**HOW TO COMPLETE THIS TASK:**
All lines from the one with "D4: diode 1N4007" to the end of the entries below must be written out exactly. Leave out any other line.

::::

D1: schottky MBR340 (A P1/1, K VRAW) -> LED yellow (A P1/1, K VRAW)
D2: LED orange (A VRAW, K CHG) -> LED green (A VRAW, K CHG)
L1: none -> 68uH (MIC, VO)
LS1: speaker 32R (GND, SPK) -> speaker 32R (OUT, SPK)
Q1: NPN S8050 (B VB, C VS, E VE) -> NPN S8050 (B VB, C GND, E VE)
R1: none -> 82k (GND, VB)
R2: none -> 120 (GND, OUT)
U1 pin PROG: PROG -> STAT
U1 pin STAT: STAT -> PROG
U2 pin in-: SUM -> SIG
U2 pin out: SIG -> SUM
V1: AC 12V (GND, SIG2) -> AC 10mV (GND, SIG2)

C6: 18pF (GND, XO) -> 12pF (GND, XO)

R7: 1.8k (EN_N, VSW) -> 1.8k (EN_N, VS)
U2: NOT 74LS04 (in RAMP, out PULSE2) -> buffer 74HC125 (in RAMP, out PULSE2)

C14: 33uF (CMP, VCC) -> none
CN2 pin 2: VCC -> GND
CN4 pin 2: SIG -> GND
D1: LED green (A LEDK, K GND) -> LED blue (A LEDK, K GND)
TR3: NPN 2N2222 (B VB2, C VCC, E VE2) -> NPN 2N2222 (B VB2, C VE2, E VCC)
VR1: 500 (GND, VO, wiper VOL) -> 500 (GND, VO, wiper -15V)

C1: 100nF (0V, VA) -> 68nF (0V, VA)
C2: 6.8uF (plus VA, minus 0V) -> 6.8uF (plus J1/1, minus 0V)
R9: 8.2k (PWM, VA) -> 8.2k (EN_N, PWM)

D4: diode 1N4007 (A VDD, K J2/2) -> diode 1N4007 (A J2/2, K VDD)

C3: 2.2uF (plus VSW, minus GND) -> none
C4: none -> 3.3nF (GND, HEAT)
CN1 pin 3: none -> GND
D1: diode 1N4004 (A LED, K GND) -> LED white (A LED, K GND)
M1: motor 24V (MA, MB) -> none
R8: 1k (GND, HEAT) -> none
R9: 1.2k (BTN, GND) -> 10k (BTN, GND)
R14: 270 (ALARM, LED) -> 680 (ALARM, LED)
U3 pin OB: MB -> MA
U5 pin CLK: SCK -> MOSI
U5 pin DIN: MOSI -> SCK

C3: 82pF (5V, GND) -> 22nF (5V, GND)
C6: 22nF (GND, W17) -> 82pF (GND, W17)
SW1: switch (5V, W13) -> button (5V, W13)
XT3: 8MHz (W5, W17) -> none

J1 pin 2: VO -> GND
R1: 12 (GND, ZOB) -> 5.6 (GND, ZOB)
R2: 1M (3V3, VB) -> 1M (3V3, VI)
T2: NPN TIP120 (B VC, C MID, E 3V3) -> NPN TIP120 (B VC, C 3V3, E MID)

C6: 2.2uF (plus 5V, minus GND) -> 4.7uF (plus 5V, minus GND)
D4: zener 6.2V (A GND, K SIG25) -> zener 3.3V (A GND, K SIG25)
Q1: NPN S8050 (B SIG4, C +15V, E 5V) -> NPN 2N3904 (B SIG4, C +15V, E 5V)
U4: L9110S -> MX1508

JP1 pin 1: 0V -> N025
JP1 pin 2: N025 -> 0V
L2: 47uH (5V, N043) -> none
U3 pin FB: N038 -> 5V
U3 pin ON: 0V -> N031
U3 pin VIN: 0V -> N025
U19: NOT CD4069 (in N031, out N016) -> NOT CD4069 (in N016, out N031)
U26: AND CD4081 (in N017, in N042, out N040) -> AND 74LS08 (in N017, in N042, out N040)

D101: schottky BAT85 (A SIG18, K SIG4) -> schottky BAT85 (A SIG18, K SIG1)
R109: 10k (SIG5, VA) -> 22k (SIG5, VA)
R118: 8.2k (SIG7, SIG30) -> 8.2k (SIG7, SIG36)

::::

**RESPONSE TO THIS EXERCISE:**
D4: diode 1N4007 (A VDD, K J2/2) -> diode 1N4007 (A J2/2, K VDD)

C3: 2.2uF (plus VSW, minus GND) -> none
C4: none -> 3.3nF (GND, HEAT)
CN1 pin 3: none -> GND
D1: diode 1N4004 (A LED, K GND) -> LED white (A LED, K GND)
M1: motor 24V (MA, MB) -> none
R8: 1k (GND, HEAT) -> none
R9: 1.2k (BTN, GND) -> 10k (BTN, GND)
R14: 270 (ALARM, LED) -> 680 (ALARM, LED)
U3 pin OB: MB -> MA
U5 pin CLK: SCK -> MOSI
U5 pin DIN: MOSI -> SCK

C3: 82pF (5V, GND) -> 22nF (5V, GND)
C6: 22nF (GND, W17) -> 82pF (GND, W17)
SW1: switch (5V, W13) -> button (5V, W13)
XT3: 8MHz (W5, W17) -> none

J1 pin 2: VO -> GND
R1: 12 (GND, ZOB) -> 5.6 (GND, ZOB)
R2: 1M (3V3, VB) -> 1M (3V3, VI)
T2: NPN TIP120 (B VC, C MID, E 3V3) -> NPN TIP120 (B VC, C 3V3, E MID)

C6: 2.2uF (plus 5V, minus GND) -> 4.7uF (plus 5V, minus GND)
D4: zener 6.2V (A GND, K SIG25) -> zener 3.3V (A GND, K SIG25)
Q1: NPN S8050 (B SIG4, C +15V, E 5V) -> NPN 2N3904 (B SIG4, C +15V, E 5V)
U4: L9110S -> MX1508

JP1 pin 1: 0V -> N025
JP1 pin 2: N025 -> 0V
L2: 47uH (5V, N043) -> none
U3 pin FB: N038 -> 5V
U3 pin ON: 0V -> N031
U3 pin VIN: 0V -> N025
U19: NOT CD4069 (in N031, out N016) -> NOT CD4069 (in N016, out N031)
U26: AND CD4081 (in N017, in N042, out N040) -> AND 74LS08 (in N017, in N042, out N040)

D101: schottky BAT85 (A SIG18, K SIG4) -> schottky BAT85 (A SIG18, K SIG1)
R109: 10k (SIG5, VA) -> 22k (SIG5, VA)
R118: 8.2k (SIG7, SIG30) -> 8.2k (SIG7, SIG36)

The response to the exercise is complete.